Task prompt -
From the data below, set down exactly the lines between the one holding "U2: AND (in" and the one holding "R4: 27 (G9, T7) -> none", inclusive, and no others.

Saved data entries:
□ □ □ □ □

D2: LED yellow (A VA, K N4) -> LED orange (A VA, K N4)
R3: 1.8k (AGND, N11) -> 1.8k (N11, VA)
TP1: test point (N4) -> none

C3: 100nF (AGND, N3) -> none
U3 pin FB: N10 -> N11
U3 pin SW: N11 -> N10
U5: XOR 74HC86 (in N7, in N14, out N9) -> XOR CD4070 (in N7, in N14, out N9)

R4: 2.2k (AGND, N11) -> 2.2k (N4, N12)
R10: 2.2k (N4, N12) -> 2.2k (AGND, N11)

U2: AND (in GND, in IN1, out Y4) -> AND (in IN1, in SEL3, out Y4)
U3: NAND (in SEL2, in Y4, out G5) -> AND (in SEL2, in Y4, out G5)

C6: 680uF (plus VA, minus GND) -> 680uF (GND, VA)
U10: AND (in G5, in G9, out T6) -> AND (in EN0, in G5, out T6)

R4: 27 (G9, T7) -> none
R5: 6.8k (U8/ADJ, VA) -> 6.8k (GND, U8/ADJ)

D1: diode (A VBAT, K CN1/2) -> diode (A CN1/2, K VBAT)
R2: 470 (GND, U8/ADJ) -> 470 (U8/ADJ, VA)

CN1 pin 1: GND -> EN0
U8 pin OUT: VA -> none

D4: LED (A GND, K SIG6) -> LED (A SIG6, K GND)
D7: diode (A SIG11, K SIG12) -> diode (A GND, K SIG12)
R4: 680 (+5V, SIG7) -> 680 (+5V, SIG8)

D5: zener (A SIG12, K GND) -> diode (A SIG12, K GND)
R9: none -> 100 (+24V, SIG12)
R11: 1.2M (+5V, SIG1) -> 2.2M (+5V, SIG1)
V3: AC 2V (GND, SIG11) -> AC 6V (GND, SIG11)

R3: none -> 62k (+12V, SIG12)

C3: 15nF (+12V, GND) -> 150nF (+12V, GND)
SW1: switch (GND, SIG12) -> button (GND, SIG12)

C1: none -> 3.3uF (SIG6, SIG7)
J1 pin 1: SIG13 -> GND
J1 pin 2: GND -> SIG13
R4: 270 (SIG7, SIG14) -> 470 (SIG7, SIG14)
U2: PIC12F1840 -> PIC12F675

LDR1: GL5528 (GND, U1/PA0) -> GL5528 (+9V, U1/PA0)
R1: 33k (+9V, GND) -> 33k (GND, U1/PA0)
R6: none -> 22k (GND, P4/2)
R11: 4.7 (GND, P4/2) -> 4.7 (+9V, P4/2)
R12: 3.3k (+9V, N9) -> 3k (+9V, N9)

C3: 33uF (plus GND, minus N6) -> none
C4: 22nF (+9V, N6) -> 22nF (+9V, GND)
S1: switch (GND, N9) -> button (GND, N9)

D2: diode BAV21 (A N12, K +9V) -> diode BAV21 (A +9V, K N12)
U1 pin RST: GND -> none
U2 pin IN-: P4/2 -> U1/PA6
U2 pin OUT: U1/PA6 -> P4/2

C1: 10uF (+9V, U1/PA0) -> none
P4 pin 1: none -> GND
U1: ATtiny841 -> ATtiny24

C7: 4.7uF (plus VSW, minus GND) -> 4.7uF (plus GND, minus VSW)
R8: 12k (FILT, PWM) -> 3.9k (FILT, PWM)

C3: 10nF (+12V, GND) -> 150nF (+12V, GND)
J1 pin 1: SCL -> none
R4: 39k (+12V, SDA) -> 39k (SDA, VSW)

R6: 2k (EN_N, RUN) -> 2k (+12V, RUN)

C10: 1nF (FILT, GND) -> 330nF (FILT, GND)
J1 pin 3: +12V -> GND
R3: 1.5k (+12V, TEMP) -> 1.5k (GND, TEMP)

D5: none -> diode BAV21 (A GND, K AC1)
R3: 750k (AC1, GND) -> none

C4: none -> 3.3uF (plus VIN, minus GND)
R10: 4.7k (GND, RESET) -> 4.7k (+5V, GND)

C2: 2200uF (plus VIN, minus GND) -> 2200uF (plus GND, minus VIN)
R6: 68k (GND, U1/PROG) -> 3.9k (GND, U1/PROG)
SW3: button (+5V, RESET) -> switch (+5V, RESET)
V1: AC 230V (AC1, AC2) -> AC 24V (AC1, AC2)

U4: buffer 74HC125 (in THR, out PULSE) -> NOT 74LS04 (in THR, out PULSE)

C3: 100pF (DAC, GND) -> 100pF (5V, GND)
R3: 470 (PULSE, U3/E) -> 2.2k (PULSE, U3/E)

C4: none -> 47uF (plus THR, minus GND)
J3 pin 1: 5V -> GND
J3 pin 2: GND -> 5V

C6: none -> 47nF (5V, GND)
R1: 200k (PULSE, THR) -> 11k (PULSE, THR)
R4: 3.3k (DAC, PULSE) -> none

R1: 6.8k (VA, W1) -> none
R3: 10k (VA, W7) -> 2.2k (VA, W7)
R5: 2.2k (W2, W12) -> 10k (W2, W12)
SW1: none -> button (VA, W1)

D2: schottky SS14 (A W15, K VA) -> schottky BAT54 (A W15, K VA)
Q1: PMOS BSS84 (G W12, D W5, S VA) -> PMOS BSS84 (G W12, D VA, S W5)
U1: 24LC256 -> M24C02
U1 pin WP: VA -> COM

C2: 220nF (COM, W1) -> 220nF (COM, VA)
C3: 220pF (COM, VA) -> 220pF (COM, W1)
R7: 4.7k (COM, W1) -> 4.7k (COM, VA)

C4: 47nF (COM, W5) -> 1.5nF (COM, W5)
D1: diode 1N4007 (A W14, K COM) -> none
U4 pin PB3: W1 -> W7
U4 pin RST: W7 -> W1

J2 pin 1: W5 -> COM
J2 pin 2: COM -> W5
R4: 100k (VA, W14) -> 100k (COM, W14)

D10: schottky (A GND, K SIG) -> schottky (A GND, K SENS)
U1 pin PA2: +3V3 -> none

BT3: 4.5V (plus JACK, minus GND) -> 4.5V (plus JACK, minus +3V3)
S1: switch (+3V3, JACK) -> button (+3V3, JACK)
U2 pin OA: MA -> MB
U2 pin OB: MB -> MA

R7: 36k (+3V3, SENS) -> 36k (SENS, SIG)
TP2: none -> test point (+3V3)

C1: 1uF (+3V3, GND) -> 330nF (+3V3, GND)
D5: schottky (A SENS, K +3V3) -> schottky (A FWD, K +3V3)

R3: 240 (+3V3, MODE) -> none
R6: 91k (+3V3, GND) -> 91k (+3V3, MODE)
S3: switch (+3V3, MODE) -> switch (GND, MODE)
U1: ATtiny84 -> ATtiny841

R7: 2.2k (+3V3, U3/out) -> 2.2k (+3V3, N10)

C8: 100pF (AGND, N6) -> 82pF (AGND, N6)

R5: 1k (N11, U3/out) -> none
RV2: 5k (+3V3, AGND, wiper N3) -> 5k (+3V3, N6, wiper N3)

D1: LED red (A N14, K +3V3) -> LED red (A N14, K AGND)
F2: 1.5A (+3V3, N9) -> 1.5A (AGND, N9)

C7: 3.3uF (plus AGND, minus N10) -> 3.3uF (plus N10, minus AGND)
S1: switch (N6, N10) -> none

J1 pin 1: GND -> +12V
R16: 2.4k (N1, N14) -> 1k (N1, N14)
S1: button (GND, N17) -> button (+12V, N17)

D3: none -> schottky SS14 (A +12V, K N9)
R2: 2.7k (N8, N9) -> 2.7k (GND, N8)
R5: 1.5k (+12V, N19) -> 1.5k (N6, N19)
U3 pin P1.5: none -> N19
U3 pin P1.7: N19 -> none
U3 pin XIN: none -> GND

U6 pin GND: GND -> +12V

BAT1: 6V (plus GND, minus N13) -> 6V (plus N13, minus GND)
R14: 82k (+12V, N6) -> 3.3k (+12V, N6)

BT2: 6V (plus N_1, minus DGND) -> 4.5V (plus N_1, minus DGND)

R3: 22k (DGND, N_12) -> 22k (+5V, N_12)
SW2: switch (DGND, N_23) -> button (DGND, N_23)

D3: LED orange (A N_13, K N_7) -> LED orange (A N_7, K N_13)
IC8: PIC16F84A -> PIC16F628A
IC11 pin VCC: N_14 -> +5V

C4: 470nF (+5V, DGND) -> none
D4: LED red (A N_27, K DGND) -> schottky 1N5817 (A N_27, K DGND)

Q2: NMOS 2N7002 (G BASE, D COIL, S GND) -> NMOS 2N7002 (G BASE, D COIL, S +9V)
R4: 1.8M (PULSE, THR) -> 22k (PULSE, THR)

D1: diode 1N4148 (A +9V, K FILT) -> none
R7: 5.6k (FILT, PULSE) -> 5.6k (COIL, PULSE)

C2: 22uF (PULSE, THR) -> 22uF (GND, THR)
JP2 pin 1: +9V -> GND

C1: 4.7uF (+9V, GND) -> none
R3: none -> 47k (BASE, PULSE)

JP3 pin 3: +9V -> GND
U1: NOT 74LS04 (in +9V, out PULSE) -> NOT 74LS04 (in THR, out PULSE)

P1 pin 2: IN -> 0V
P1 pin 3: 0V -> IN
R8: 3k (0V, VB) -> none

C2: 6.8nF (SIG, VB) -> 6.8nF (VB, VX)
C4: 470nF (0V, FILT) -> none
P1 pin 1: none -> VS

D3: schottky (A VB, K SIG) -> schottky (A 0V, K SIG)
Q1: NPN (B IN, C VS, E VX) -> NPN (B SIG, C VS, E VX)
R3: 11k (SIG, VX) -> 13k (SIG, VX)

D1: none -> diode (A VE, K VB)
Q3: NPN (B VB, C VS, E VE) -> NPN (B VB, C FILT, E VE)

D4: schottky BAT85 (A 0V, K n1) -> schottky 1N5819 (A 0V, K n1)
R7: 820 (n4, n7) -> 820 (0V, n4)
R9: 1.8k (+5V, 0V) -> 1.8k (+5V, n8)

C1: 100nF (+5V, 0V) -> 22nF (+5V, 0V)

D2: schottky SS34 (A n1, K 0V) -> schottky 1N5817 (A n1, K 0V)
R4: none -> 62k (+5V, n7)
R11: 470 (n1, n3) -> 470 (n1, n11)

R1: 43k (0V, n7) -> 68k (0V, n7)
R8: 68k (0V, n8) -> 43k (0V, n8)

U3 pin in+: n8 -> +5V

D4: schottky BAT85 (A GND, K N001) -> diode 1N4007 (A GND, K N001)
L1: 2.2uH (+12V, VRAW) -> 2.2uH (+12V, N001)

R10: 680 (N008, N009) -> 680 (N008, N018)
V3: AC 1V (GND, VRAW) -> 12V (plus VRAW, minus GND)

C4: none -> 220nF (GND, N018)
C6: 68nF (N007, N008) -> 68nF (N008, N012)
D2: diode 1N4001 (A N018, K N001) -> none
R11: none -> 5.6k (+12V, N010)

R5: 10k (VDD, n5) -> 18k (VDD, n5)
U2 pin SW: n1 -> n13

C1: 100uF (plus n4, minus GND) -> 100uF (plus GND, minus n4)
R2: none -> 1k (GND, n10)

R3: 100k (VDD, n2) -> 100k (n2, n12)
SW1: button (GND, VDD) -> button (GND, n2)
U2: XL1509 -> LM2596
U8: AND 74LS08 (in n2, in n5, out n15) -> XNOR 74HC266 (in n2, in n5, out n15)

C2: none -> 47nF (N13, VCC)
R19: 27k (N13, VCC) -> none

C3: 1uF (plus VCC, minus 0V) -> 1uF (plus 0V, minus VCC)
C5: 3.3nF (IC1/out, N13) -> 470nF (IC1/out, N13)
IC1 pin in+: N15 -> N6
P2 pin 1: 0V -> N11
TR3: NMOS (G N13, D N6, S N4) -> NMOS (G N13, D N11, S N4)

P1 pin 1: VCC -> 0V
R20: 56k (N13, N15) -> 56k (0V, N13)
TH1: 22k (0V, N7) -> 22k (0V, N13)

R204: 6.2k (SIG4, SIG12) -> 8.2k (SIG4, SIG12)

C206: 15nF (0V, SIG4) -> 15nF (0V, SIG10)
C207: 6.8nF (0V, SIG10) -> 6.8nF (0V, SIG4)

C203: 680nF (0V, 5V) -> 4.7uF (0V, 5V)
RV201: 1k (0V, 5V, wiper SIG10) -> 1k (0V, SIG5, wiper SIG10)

□ □ □ □ □

Response to this task -
U2: AND (in GND, in IN1, out Y4) -> AND (in IN1, in SEL3, out Y4)
U3: NAND (in SEL2, in Y4, out G5) -> AND (in SEL2, in Y4, out G5)

C6: 680uF (plus VA, minus GND) -> 680uF (GND, VA)
U10: AND (in G5, in G9, out T6) -> AND (in EN0, in G5, out T6)

R4: 27 (G9, T7) -> none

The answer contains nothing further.